(Before and after comparisons)
───

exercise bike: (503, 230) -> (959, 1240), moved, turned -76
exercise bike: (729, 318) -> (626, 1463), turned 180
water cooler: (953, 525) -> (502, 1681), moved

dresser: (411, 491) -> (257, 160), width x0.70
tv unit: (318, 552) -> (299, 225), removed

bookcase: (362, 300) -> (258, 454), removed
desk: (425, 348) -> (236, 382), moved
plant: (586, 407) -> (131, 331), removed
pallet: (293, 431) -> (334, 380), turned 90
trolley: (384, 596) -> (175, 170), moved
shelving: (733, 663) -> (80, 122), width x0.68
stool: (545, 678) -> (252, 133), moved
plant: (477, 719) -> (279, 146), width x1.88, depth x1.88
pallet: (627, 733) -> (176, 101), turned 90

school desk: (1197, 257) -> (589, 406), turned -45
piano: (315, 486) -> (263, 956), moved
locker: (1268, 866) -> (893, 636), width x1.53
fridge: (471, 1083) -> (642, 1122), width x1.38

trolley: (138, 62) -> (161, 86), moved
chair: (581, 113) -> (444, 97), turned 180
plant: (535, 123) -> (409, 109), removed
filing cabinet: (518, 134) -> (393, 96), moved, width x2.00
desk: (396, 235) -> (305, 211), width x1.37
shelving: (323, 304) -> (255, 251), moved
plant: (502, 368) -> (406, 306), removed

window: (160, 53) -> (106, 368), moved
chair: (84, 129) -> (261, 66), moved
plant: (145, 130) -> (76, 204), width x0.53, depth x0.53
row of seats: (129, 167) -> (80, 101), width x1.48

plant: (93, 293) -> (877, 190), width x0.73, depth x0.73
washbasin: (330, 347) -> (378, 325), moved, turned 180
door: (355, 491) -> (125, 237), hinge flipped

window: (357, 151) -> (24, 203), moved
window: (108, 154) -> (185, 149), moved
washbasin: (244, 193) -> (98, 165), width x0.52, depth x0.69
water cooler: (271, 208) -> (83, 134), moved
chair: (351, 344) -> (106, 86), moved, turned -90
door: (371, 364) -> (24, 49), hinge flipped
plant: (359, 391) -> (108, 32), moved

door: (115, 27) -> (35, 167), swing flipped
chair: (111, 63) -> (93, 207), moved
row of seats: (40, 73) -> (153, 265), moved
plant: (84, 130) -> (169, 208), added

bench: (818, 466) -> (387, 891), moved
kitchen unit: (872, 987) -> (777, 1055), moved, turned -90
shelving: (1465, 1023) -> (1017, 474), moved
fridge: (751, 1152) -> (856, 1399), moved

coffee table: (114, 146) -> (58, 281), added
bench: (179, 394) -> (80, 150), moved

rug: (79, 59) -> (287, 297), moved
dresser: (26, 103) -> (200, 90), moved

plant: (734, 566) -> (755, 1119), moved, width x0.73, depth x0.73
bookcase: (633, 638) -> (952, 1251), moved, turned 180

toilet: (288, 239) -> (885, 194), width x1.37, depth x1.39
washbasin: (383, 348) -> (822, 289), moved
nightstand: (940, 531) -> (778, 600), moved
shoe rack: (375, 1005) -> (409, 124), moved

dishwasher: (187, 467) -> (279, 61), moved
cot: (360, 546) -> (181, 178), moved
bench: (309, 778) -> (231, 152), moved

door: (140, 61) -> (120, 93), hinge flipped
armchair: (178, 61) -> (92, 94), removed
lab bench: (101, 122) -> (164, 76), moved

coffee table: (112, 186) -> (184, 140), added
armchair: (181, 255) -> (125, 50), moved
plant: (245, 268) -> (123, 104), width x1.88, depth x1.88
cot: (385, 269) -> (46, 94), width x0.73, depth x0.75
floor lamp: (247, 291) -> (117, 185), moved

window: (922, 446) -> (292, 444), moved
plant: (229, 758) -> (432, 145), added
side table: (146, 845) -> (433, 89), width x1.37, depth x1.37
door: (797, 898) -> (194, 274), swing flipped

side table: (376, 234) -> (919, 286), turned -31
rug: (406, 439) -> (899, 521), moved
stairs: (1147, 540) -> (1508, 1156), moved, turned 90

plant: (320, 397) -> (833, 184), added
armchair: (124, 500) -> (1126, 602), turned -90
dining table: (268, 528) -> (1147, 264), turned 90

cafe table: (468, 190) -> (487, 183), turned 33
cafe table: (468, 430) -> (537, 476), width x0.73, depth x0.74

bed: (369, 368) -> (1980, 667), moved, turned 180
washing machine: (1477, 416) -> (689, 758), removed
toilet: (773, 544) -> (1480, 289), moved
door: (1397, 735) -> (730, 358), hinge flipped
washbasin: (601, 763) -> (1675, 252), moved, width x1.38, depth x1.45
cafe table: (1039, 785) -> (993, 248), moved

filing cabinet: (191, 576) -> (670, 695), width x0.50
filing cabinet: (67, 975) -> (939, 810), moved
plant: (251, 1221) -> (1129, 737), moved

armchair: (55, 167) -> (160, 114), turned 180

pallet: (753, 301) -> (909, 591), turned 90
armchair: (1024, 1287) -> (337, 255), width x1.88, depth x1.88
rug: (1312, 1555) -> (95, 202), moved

───

• _GOAL OF THE EXERCISE_: Each record needs to be copied out again, letter for letter.

• _ANSWER TO THIS EXERCISE_:
exercise bike: (503, 230) -> (959, 1240), moved, turned -76
exercise bike: (729, 318) -> (626, 1463), turned 180
water cooler: (953, 525) -> (502, 1681), moved

dresser: (411, 491) -> (257, 160), width x0.70
tv unit: (318, 552) -> (299, 225), removed

bookcase: (362, 300) -> (258, 454), removed
desk: (425, 348) -> (236, 382), moved
plant: (586, 407) -> (131, 331), removed
pallet: (293, 431) -> (334, 380), turned 90
trolley: (384, 596) -> (175, 170), moved
shelving: (733, 663) -> (80, 122), width x0.68
stool: (545, 678) -> (252, 133), moved
plant: (477, 719) -> (279, 146), width x1.88, depth x1.88
pallet: (627, 733) -> (176, 101), turned 90

school desk: (1197, 257) -> (589, 406), turned -45
piano: (315, 486) -> (263, 956), moved
locker: (1268, 866) -> (893, 636), width x1.53
fridge: (471, 1083) -> (642, 1122), width x1.38

trolley: (138, 62) -> (161, 86), moved
chair: (581, 113) -> (444, 97), turned 180
plant: (535, 123) -> (409, 109), removed
filing cabinet: (518, 134) -> (393, 96), moved, width x2.00
desk: (396, 235) -> (305, 211), width x1.37
shelving: (323, 304) -> (255, 251), moved
plant: (502, 368) -> (406, 306), removed

window: (160, 53) -> (106, 368), moved
chair: (84, 129) -> (261, 66), moved
plant: (145, 130) -> (76, 204), width x0.53, depth x0.53
row of seats: (129, 167) -> (80, 101), width x1.48

plant: (93, 293) -> (877, 190), width x0.73, depth x0.73
washbasin: (330, 347) -> (378, 325), moved, turned 180
door: (355, 491) -> (125, 237), hinge flipped

window: (357, 151) -> (24, 203), moved
window: (108, 154) -> (185, 149), moved
washbasin: (244, 193) -> (98, 165), width x0.52, depth x0.69
water cooler: (271, 208) -> (83, 134), moved
chair: (351, 344) -> (106, 86), moved, turned -90
door: (371, 364) -> (24, 49), hinge flipped
plant: (359, 391) -> (108, 32), moved

door: (115, 27) -> (35, 167), swing flipped
chair: (111, 63) -> (93, 207), moved
row of seats: (40, 73) -> (153, 265), moved
plant: (84, 130) -> (169, 208), added

bench: (818, 466) -> (387, 891), moved
kitchen unit: (872, 987) -> (777, 1055), moved, turned -90
shelving: (1465, 1023) -> (1017, 474), moved
fridge: (751, 1152) -> (856, 1399), moved

coffee table: (114, 146) -> (58, 281), added
bench: (179, 394) -> (80, 150), moved

rug: (79, 59) -> (287, 297), moved
dresser: (26, 103) -> (200, 90), moved

plant: (734, 566) -> (755, 1119), moved, width x0.73, depth x0.73
bookcase: (633, 638) -> (952, 1251), moved, turned 180

toilet: (288, 239) -> (885, 194), width x1.37, depth x1.39
washbasin: (383, 348) -> (822, 289), moved
nightstand: (940, 531) -> (778, 600), moved
shoe rack: (375, 1005) -> (409, 124), moved

dishwasher: (187, 467) -> (279, 61), moved
cot: (360, 546) -> (181, 178), moved
bench: (309, 778) -> (231, 152), moved

door: (140, 61) -> (120, 93), hinge flipped
armchair: (178, 61) -> (92, 94), removed
lab bench: (101, 122) -> (164, 76), moved

coffee table: (112, 186) -> (184, 140), added
armchair: (181, 255) -> (125, 50), moved
plant: (245, 268) -> (123, 104), width x1.88, depth x1.88
cot: (385, 269) -> (46, 94), width x0.73, depth x0.75
floor lamp: (247, 291) -> (117, 185), moved

window: (922, 446) -> (292, 444), moved
plant: (229, 758) -> (432, 145), added
side table: (146, 845) -> (433, 89), width x1.37, depth x1.37
door: (797, 898) -> (194, 274), swing flipped

side table: (376, 234) -> (919, 286), turned -31
rug: (406, 439) -> (899, 521), moved
stairs: (1147, 540) -> (1508, 1156), moved, turned 90

plant: (320, 397) -> (833, 184), added
armchair: (124, 500) -> (1126, 602), turned -90
dining table: (268, 528) -> (1147, 264), turned 90

cafe table: (468, 190) -> (487, 183), turned 33
cafe table: (468, 430) -> (537, 476), width x0.73, depth x0.74

bed: (369, 368) -> (1980, 667), moved, turned 180
washing machine: (1477, 416) -> (689, 758), removed
toilet: (773, 544) -> (1480, 289), moved
door: (1397, 735) -> (730, 358), hinge flipped
washbasin: (601, 763) -> (1675, 252), moved, width x1.38, depth x1.45
cafe table: (1039, 785) -> (993, 248), moved

filing cabinet: (191, 576) -> (670, 695), width x0.50
filing cabinet: (67, 975) -> (939, 810), moved
plant: (251, 1221) -> (1129, 737), moved

armchair: (55, 167) -> (160, 114), turned 180

pallet: (753, 301) -> (909, 591), turned 90
armchair: (1024, 1287) -> (337, 255), width x1.88, depth x1.88
rug: (1312, 1555) -> (95, 202), moved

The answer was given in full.